>> Start MATERIAL PROVIDED

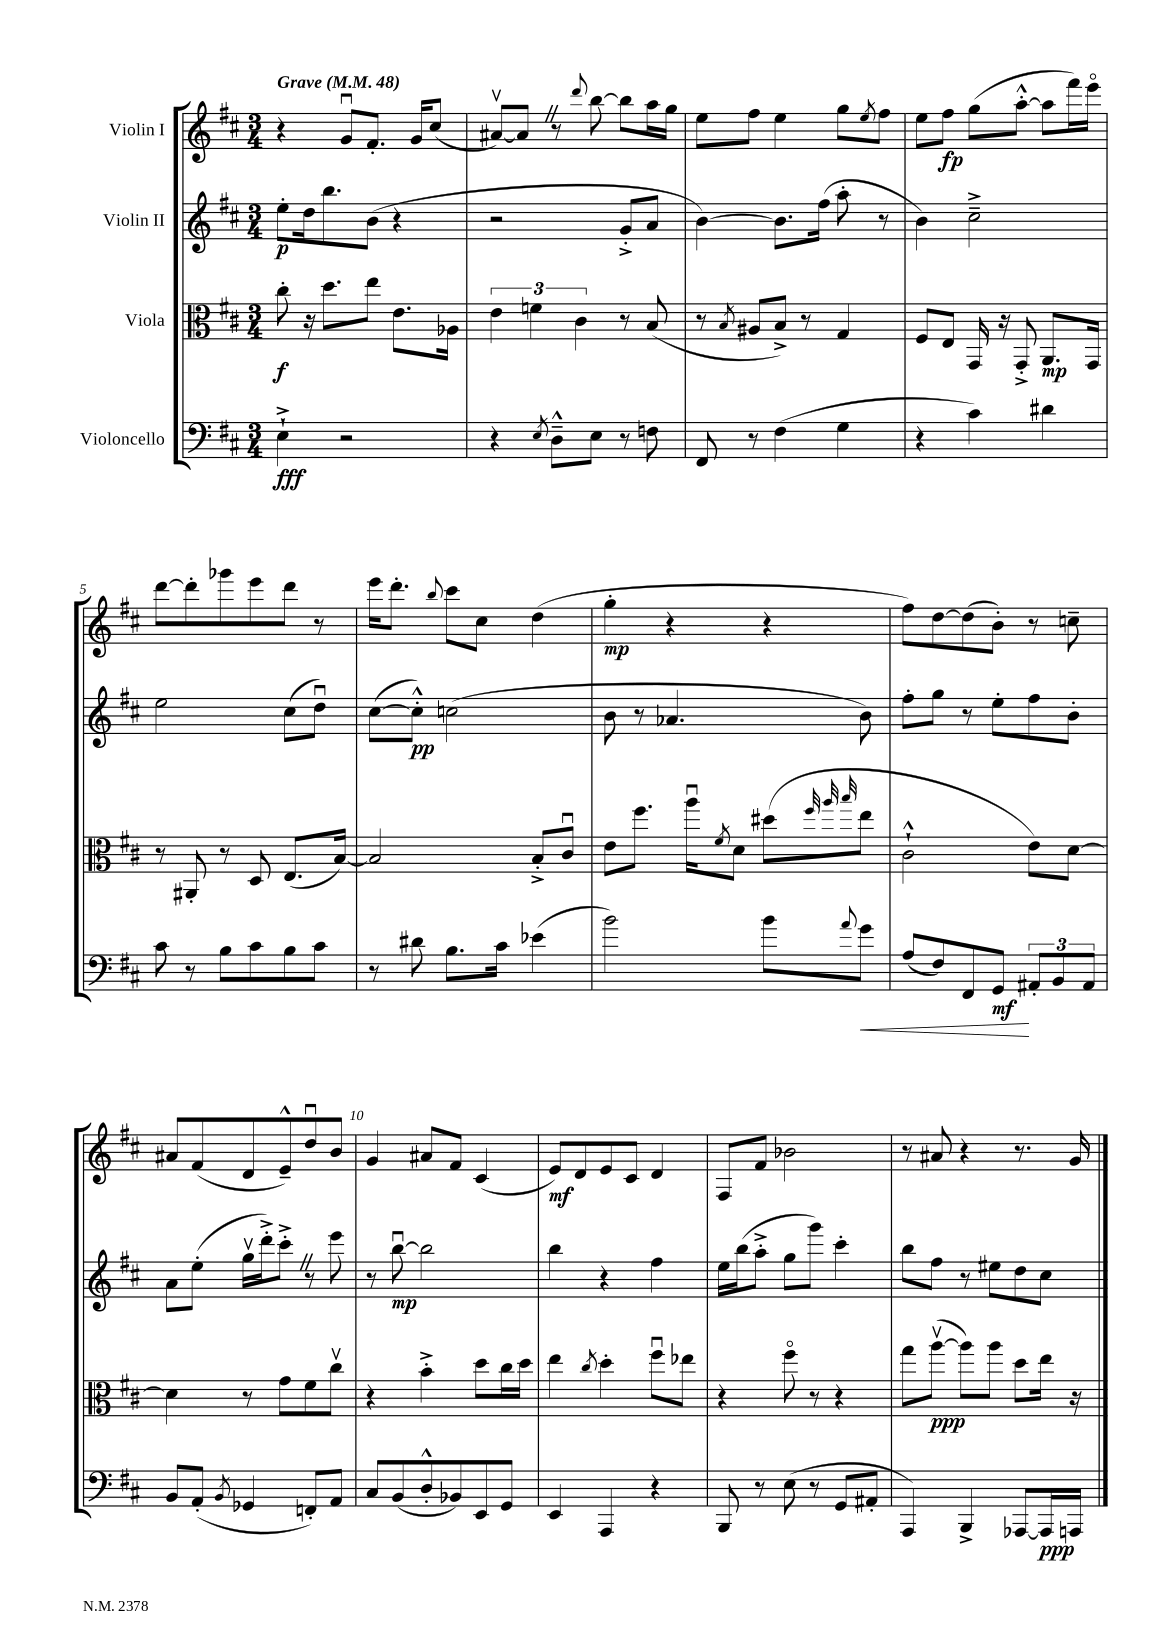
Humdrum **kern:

**kern	**kern	**kern	**kern
*staff4	*staff3	*staff2	*staff1
*clefF4	*clefC3	*clefG2	*clefG2
*k[f#c#]	*k[f#c#]	*k[f#c#]	*k[f#c#]
*M3/4	*M3/4	*M3/4	*M3/4
*MM48	*MM48	*MM48	*MM48
4E`^	8cc#'	8ee'	4r
.	16r	16dd	.
.	8.dd	8.bb	.
2r	.	.	8gu
.	8ee	(8b	8.f#'
.	8.e	4r	.
.	.	.	16g
.	.	.	(8cc#
.	16A-	.	.
=	=	=	=
4r	6e	2r	[8a#v)
.	.	.	8a#]
.	6f	.	.
8qE	.	.	.
8D~^^	.	.	8r
.	6c#	.	.
.	.	.	8qqddd
8E	.	.	[8bb
8r	8r	8g'^	8bb]
8F	(8B	8a	16aa
.	.	.	16gg
=	=	=	=
8FF#	8r	[4b)	8ee
.	8qB	.	.
8r	8A#	.	8ff#
(4F#	8B^)	8.b]	4ee
.	8r	.	.
.	.	(16ff#	.
4G	4G	8aa'	8gg
.	.	.	8qee
.	.	8r	8ff#
=	=	=	=
4r	8F#	4b)	8ee
.	8E	.	8ff#
4c#)	16GG	2cc#~^	(8gg
.	16r	.	.
.	8GG'^	.	[8aa'^^
4d#	8.AA	.	8aa]
.	.	.	16fff#)
.	16GG	.	16eeeo
=	=	=	=
8c#	8r	2ee	[8ddd
8r	8AA#'	.	8ddd']
8B	8r	.	8ggg-
8c#	8D	.	8eee
8B	(8.E	(8cc#	8ddd
8c#	.	8ddu)	8r
.	[16B)	.	.
=	=	=	=
8r	2B]	([8cc#	16eee
.	.	.	8.ddd'
8d#	.	8cc#'^^])	.
.	.	.	8qqbb
8.B	.	(2cc	8ccc#
.	.	.	8cc#
16c#	.	.	.
(4e-	8B'^	.	(4dd
.	8c#u	.	.
=	=	=	=
2b)	8e	8b	4gg'
.	8.ff#	8r	.
.	.	4.a-	4r
.	16aau	.	.
.	8qf#	.	.
.	8d	.	.
8b	(8dd#	.	4r
.	32qqff#	.	.
.	32qqaa	.	.
8qqa	32qqbb	.	.
8g	8ee	8b)	.
=	=	=	=
(8A	2c#`^^	8ff#'	8ff#)
8F#)	.	8gg	[8dd
8FF#	.	8r	(8dd]
8GG	.	8ee'	8b')
12AA#'	8e)	8ff#	8r
12BB	.	.	.
.	[8d	8b'	8cc~
12AA#	.	.	.
=	=	=	=
8BB	4d]	8a	8a#
(8AA'	.	(8ee'	(8f#
8qBB	.	.	.
4GG-	8r	16ggv	8d
.	.	16ddd'^)	.
.	8g	8ccc#'^	8e~^^)
8FF')	8f#	8r	8ddu
8AA	8cc#v	8eee	8b
=	=	=	=
8C#	4r	8r	4g
(8BB	.	[8bbu	.
8D'^^	4b'^	2bb]	8a#
8BB-)	.	.	8f#
8EE	8dd	.	(4c#
8GG	16cc#	.	.
.	16dd	.	.
=	=	=	=
4EE	4ee	4bb	8e)
.	.	.	8d
.	8qcc#	.	.
4AAA	4dd'	4r	8e
.	.	.	8c#
4r	8ff#u	4ff#	4d
.	8ee-	.	.
=	=	=	=
8BBB	4r	16ee	8F#
.	.	(16bb	.
8r	.	8aa'^	8f#
(8E	8ff#o	8gg	2b-
8r	8r	8ggg)	.
8GG	4r	4ccc#'	.
8AA#'	.	.	.
=	=	=	=
4AAA)	8gg	8bb	8r
.	([8aav	8ff#	8a#
4BBB^	8aa])	8r	4r
.	8aa	8ee#	.
[8AAA-	8dd	8dd	8.r
16AAA-]	16ee	8cc#	.
16AAA	16r	.	16g
==	==	==	==
*-	*-	*-	*-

>> End MATERIAL PROVIDED

AIM OF THE EXERCISE: Rewrite all items above, replacing each "*MM48" with "*MM60" and changing nothing else. Leave the pictures out.

COMPLETED EXERCISE:
Humdrum **kern:

**kern	**kern	**kern	**kern
*staff4	*staff3	*staff2	*staff1
*clefF4	*clefC3	*clefG2	*clefG2
*k[f#c#]	*k[f#c#]	*k[f#c#]	*k[f#c#]
*M3/4	*M3/4	*M3/4	*M3/4
*MM60	*MM60	*MM60	*MM60
4E`^	8cc#'	8ee'	4r
.	16r	16dd	.
.	8.dd	8.bb	.
2r	.	.	8gu
.	8ee	(8b	8.f#'
.	8.e	4r	.
.	.	.	16g
.	.	.	(8cc#
.	16A-	.	.
=	=	=	=
4r	6e	2r	[8a#v)
.	.	.	8a#]
.	6f	.	.
8qE	.	.	.
8D~^^	.	.	8r
.	6c#	.	.
.	.	.	8qqddd
8E	.	.	[8bb
8r	8r	8g'^	8bb]
8F	(8B	8a	16aa
.	.	.	16gg
=	=	=	=
8FF#	8r	[4b)	8ee
.	8qB	.	.
8r	8A#	.	8ff#
(4F#	8B^)	8.b]	4ee
.	8r	.	.
.	.	(16ff#	.
4G	4G	8aa'	8gg
.	.	.	8qee
.	.	8r	8ff#
=	=	=	=
4r	8F#	4b)	8ee
.	8E	.	8ff#
4c#)	16GG	2cc#~^	(8gg
.	16r	.	.
.	8GG'^	.	[8aa'^^
4d#	8.AA	.	8aa]
.	.	.	16fff#)
.	16GG	.	16eeeo
=	=	=	=
8c#	8r	2ee	[8ddd
8r	8AA#'	.	8ddd']
8B	8r	.	8ggg-
8c#	8D	.	8eee
8B	(8.E	(8cc#	8ddd
8c#	.	8ddu)	8r
.	[16B)	.	.
=	=	=	=
8r	2B]	([8cc#	16eee
.	.	.	8.ddd'
8d#	.	8cc#'^^])	.
.	.	.	8qqbb
8.B	.	(2cc	8ccc#
.	.	.	8cc#
16c#	.	.	.
(4e-	8B'^	.	(4dd
.	8c#u	.	.
=	=	=	=
2b)	8e	8b	4gg'
.	8.ff#	8r	.
.	.	4.a-	4r
.	16aau	.	.
.	8qf#	.	.
.	8d	.	.
8b	(8dd#	.	4r
.	32qqff#	.	.
.	32qqaa	.	.
8qqa	32qqbb	.	.
8g	8ee	8b)	.
=	=	=	=
(8A	2c#`^^	8ff#'	8ff#)
8F#)	.	8gg	[8dd
8FF#	.	8r	(8dd]
8GG	.	8ee'	8b')
12AA#'	8e)	8ff#	8r
12BB	.	.	.
.	[8d	8b'	8cc~
12AA#	.	.	.
=	=	=	=
8BB	4d]	8a	8a#
(8AA'	.	(8ee'	(8f#
8qBB	.	.	.
4GG-	8r	16ggv	8d
.	.	16ddd'^)	.
.	8g	8ccc#'^	8e~^^)
8FF')	8f#	8r	8ddu
8AA	8cc#v	8eee	8b
=	=	=	=
8C#	4r	8r	4g
(8BB	.	[8bbu	.
8D'^^	4b'^	2bb]	8a#
8BB-)	.	.	8f#
8EE	8dd	.	(4c#
8GG	16cc#	.	.
.	16dd	.	.
=	=	=	=
4EE	4ee	4bb	8e)
.	.	.	8d
.	8qcc#	.	.
4AAA	4dd'	4r	8e
.	.	.	8c#
4r	8ff#u	4ff#	4d
.	8ee-	.	.
=	=	=	=
8BBB	4r	16ee	8F#
.	.	(16bb	.
8r	.	8aa'^	8f#
(8E	8ff#o	8gg	2b-
8r	8r	8ggg)	.
8GG	4r	4ccc#'	.
8AA#'	.	.	.
=	=	=	=
4AAA)	8gg	8bb	8r
.	([8aav	8ff#	8a#
4BBB^	8aa])	8r	4r
.	8aa	8ee#	.
[8AAA-	8dd	8dd	8.r
16AAA-]	16ee	8cc#	.
16AAA	16r	.	16g
==	==	==	==
*-	*-	*-	*-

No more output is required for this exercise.